------ Data listing ------

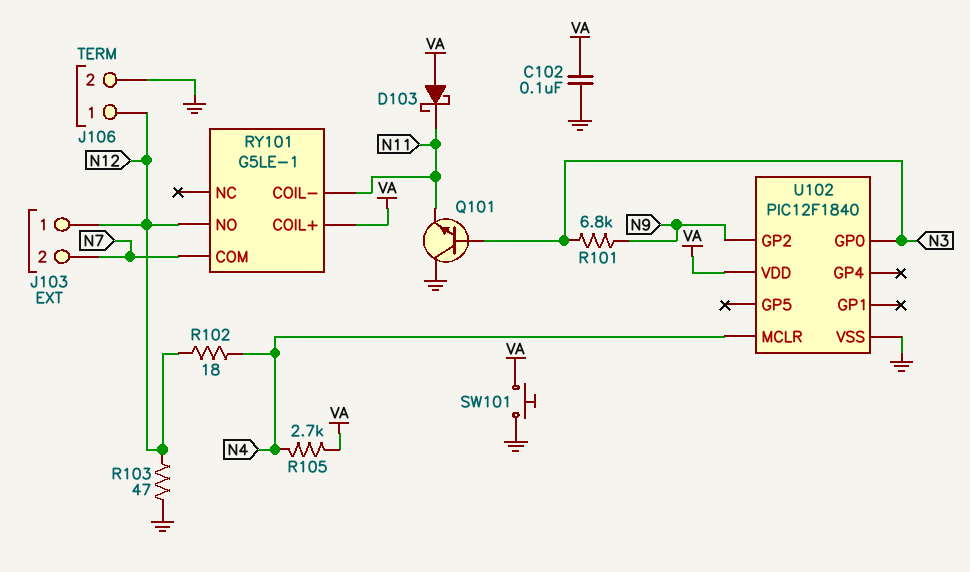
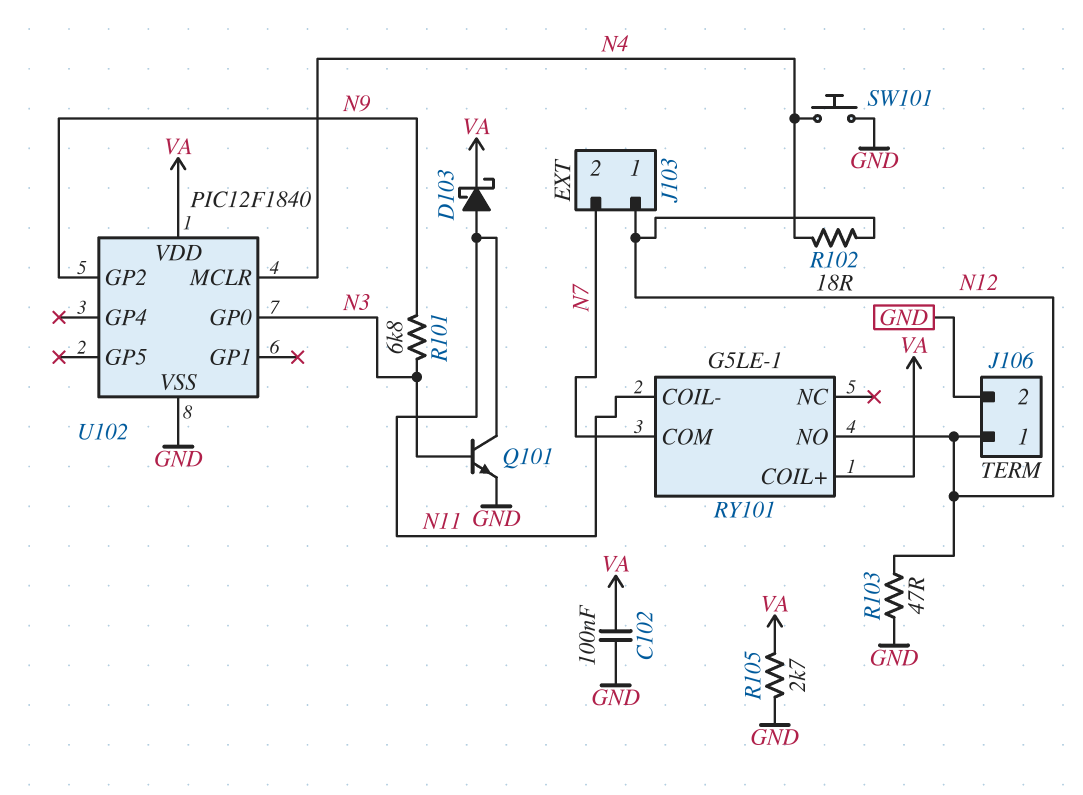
D103: schottky (A VA, K N11) -> schottky (A N11, K VA)
Q101: NPN (B N3, C GND, E N11) -> NPN (B N3, C N11, E GND)
R105: 2.7k (N4, VA) -> 2.7k (GND, VA)
SW101: button (GND, VA) -> button (GND, N4)

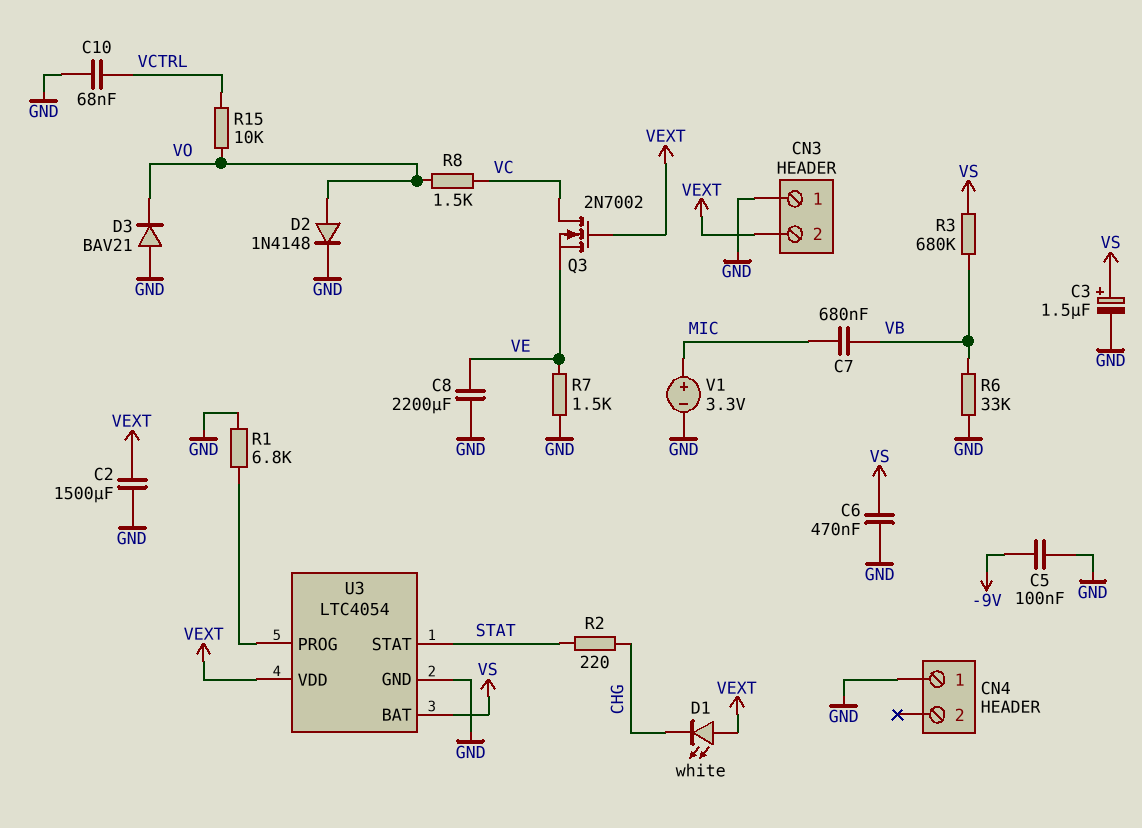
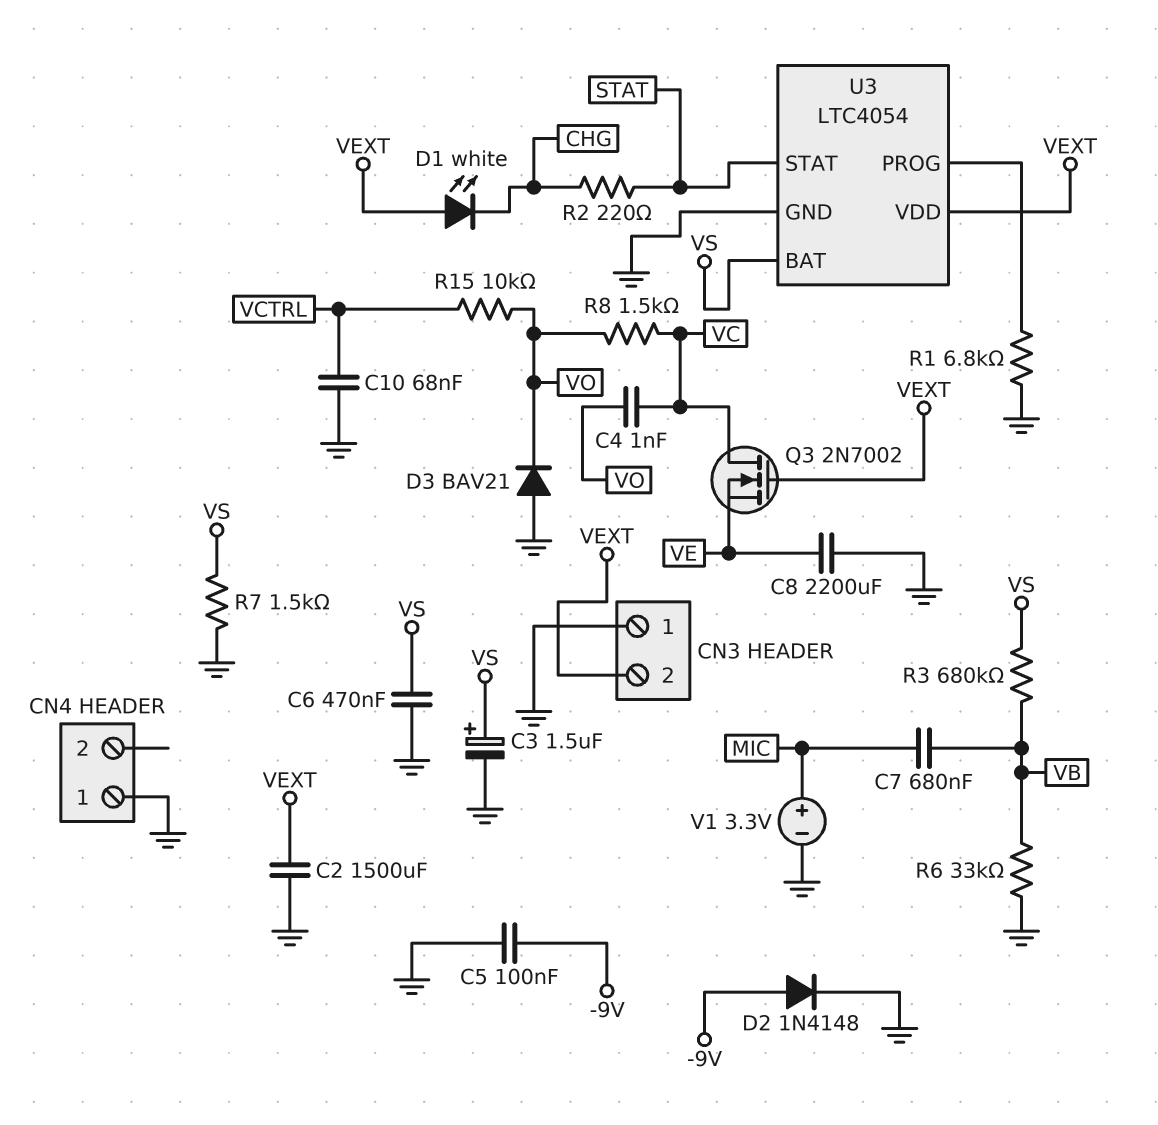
C4: none -> 1nF (VC, VO)
D2: diode 1N4148 (A VO, K GND) -> diode 1N4148 (A -9V, K GND)
R7: 1.5k (GND, VE) -> 1.5k (GND, VS)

------

• Task instructions:
Wherever the listing shows a picture, omit it and output the rest exactly as given.

• Response for this exercise:
D103: schottky (A VA, K N11) -> schottky (A N11, K VA)
Q101: NPN (B N3, C GND, E N11) -> NPN (B N3, C N11, E GND)
R105: 2.7k (N4, VA) -> 2.7k (GND, VA)
SW101: button (GND, VA) -> button (GND, N4)

C4: none -> 1nF (VC, VO)
D2: diode 1N4148 (A VO, K GND) -> diode 1N4148 (A -9V, K GND)
R7: 1.5k (GND, VE) -> 1.5k (GND, VS)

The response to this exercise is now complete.